• _Problem requirements_
Give every entry below again, exactly as written, and skip the images.
**** Material provided
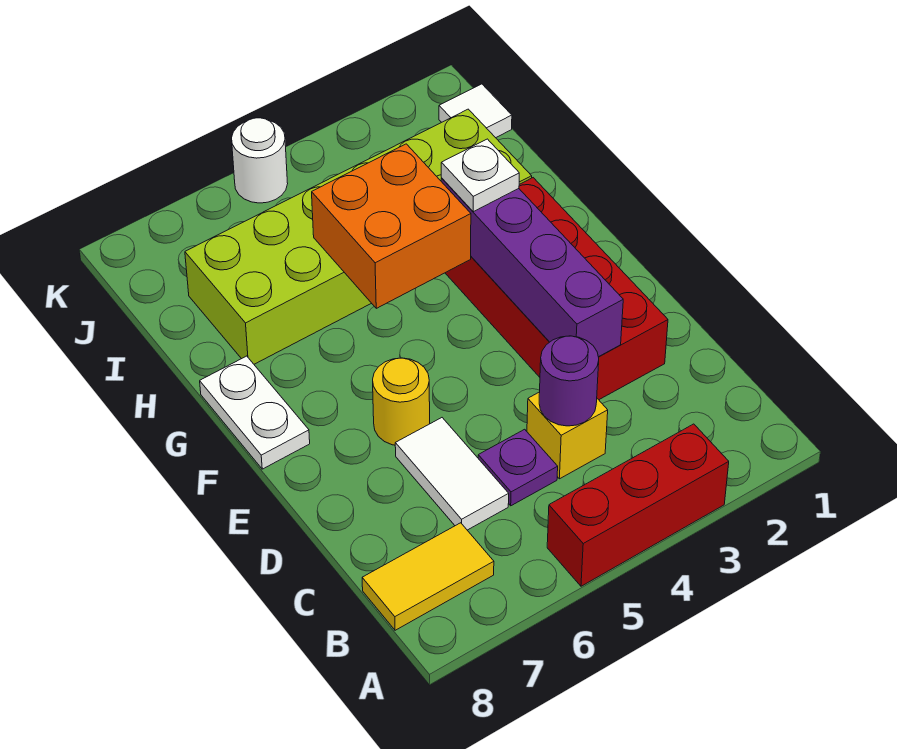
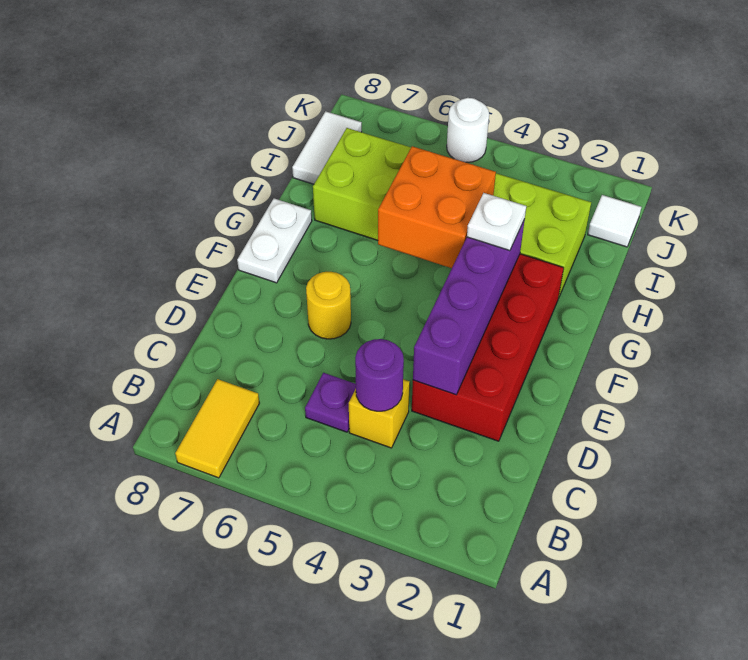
red brick A3:A5 level 1 -> none
yellow tile B7:B8 level 1 -> yellow tile A7:B7 level 1
white tile C6:D6 level 1 -> white tile I8:J8 level 1

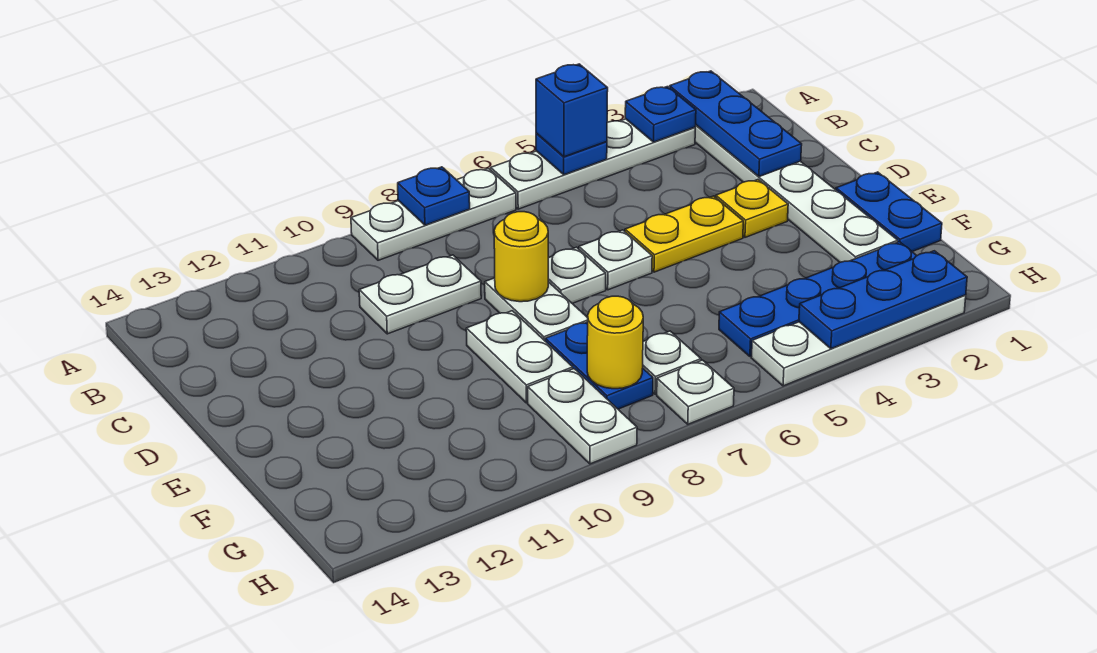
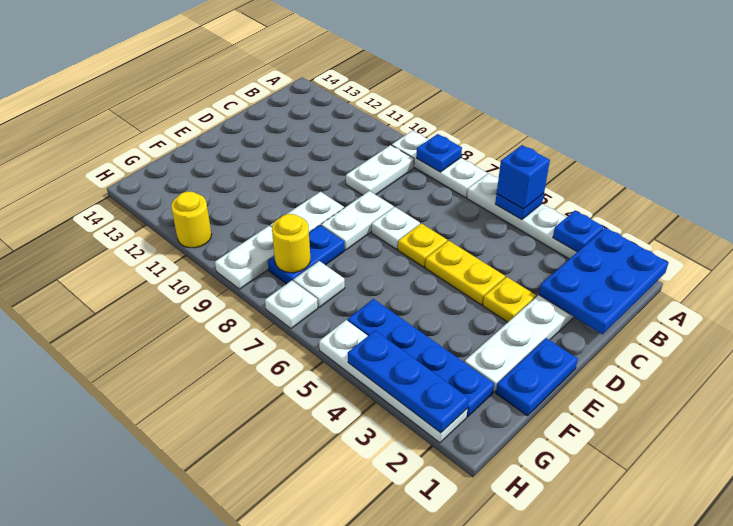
blue plate A2:C2 level 2 -> blue plate A1:C2 level 2
white plate C9:C10 level 1 -> white plate B9:C9 level 1
white plate D6 level 1 -> yellow plate D6 level 1
yellow round brick D8 level 2 -> yellow round brick H11 level 1

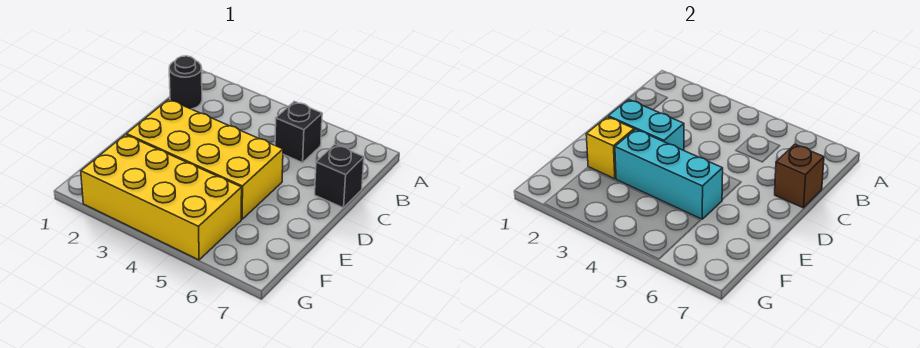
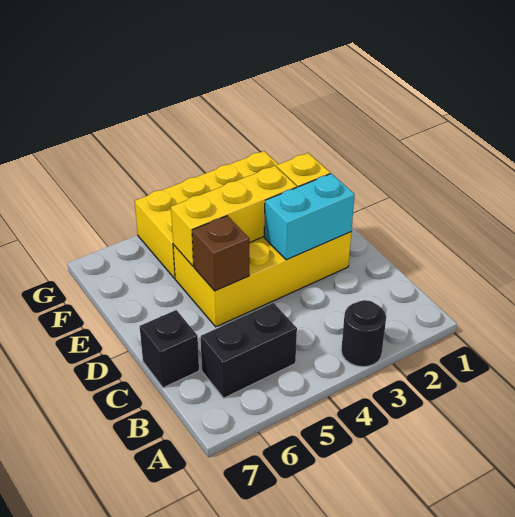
black round brick B1 level 1 -> black round brick A3 level 1
black brick B5 level 1 -> black brick B5:B6 level 1
brown brick C7 level 2 -> brown brick D5 level 2
cyan brick E3:E5 level 2 -> yellow brick E3:E5 level 2

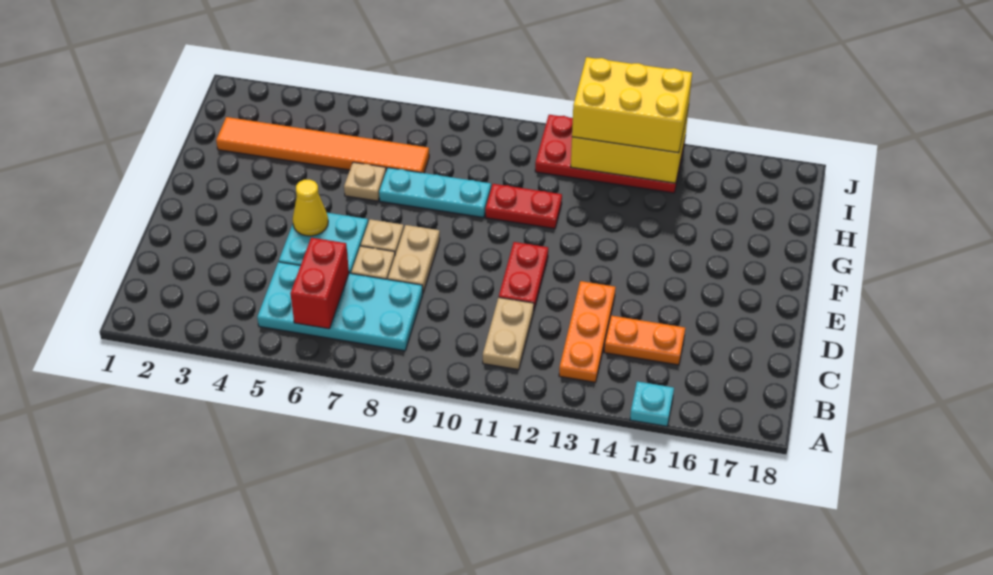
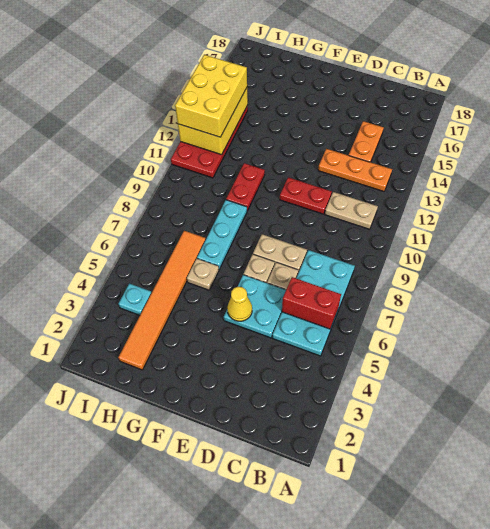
cyan plate A15 level 1 -> cyan plate I4 level 1

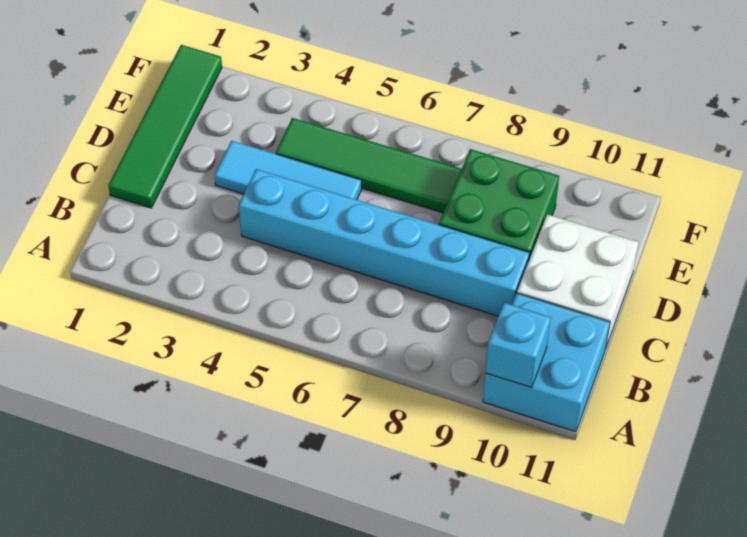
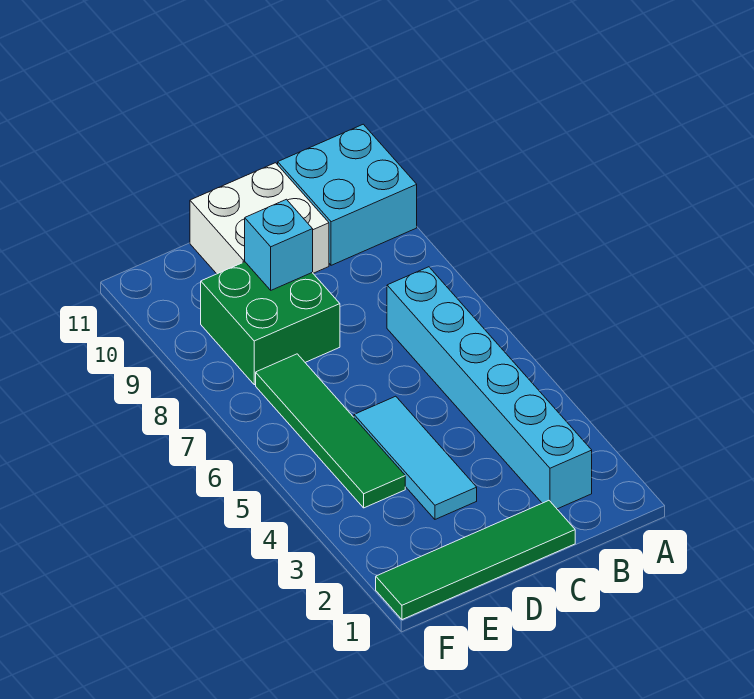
cyan brick A10 level 2 -> cyan brick D9 level 2
cyan brick C4:C9 level 1 -> cyan brick B2:B7 level 1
********
• _Your solution_
red brick A3:A5 level 1 -> none
yellow tile B7:B8 level 1 -> yellow tile A7:B7 level 1
white tile C6:D6 level 1 -> white tile I8:J8 level 1

blue plate A2:C2 level 2 -> blue plate A1:C2 level 2
white plate C9:C10 level 1 -> white plate B9:C9 level 1
white plate D6 level 1 -> yellow plate D6 level 1
yellow round brick D8 level 2 -> yellow round brick H11 level 1

black round brick B1 level 1 -> black round brick A3 level 1
black brick B5 level 1 -> black brick B5:B6 level 1
brown brick C7 level 2 -> brown brick D5 level 2
cyan brick E3:E5 level 2 -> yellow brick E3:E5 level 2

cyan plate A15 level 1 -> cyan plate I4 level 1

cyan brick A10 level 2 -> cyan brick D9 level 2
cyan brick C4:C9 level 1 -> cyan brick B2:B7 level 1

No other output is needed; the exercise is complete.